-------- INPUT MATERIAL --------

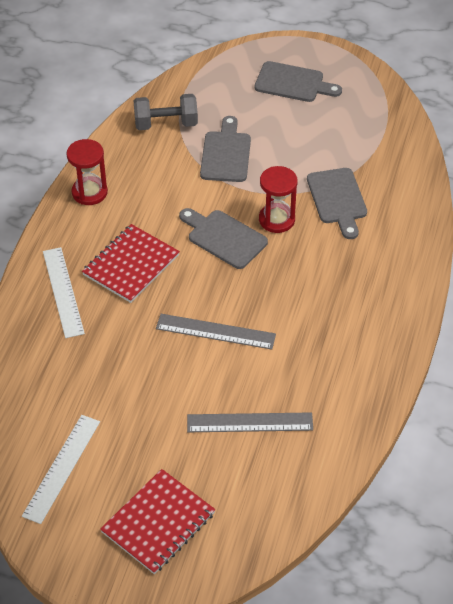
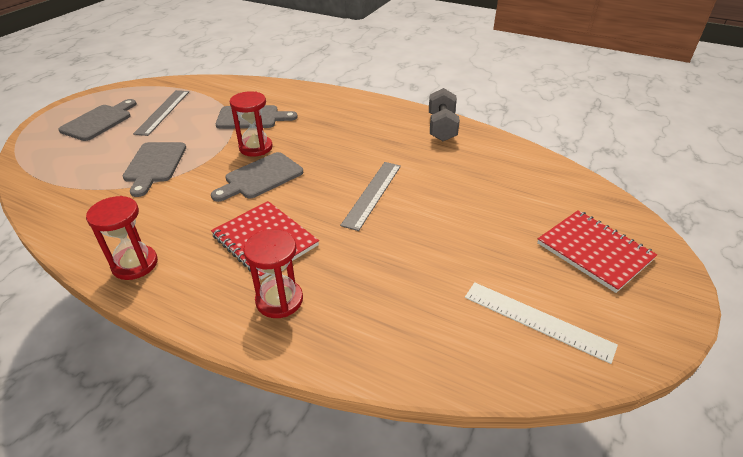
camera: 80 degrees left, 10 degrees down
(63, 292) = (279, 300): white ruler -> red hourglass
(166, 124) = (79, 197): grey dumbbell -> grey dumbbell (441, 128)
(226, 154) = (154, 165): grey cutting board -> grey cutting board turned 105 degrees counterclockwise
(249, 422) = (478, 186): grey ruler -> grey ruler (163, 112)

--------

## WHAT IS BEING ASKED
Some lines of the records above may hold the word "grey". Report how many, and nothing else.

## ANSWER TO THE EXERCISE
3